== Items ==

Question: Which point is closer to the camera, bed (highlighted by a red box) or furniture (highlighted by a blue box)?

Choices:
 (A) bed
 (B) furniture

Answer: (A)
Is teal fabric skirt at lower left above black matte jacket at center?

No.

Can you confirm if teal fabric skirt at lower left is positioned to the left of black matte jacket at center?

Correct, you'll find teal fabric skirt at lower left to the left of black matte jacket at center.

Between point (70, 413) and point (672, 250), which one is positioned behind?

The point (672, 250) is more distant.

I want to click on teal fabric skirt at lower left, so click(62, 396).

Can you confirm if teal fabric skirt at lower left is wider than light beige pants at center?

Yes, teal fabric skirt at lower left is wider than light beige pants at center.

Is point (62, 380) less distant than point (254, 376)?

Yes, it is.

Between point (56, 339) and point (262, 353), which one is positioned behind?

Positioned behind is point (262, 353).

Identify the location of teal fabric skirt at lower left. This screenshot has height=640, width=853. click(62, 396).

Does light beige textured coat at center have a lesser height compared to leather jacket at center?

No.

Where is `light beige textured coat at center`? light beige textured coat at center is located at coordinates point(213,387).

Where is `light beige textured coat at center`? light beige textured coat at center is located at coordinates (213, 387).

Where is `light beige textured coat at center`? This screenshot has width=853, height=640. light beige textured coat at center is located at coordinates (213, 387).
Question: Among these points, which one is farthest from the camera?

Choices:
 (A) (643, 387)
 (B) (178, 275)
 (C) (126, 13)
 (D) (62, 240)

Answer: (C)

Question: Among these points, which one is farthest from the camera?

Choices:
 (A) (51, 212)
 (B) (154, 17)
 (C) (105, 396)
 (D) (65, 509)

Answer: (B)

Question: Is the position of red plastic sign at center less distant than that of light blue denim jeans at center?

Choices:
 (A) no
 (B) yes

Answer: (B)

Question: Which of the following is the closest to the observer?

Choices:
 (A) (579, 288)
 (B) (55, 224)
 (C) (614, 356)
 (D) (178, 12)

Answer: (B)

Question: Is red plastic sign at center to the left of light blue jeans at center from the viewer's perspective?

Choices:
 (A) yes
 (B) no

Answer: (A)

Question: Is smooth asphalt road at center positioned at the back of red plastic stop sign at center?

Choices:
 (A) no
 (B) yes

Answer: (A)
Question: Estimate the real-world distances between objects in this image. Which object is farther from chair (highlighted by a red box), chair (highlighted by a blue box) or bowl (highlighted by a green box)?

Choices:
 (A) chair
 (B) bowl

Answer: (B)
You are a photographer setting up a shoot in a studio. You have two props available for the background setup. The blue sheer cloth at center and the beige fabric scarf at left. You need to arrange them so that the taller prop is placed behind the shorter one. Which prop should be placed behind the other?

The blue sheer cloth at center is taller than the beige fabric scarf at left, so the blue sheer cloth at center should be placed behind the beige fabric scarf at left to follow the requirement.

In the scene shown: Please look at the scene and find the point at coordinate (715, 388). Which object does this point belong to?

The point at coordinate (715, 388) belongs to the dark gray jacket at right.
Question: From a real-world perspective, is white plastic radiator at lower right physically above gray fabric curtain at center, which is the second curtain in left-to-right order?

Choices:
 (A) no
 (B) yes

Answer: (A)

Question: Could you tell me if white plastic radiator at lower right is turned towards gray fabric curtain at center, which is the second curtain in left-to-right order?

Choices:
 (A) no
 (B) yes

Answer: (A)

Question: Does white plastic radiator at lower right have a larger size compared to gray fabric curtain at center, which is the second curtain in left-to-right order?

===

(Task statement):
Pull out each line in the rows above that contains the word "height".

(Reply to the task):
Identify the location of teal fabric skirt at lower left. This screenshot has height=640, width=853. click(62, 396).
Does light beige textured coat at center have a lesser height compared to leather jacket at center?
Where is `light beige textured coat at center`? This screenshot has width=853, height=640. light beige textured coat at center is located at coordinates (213, 387).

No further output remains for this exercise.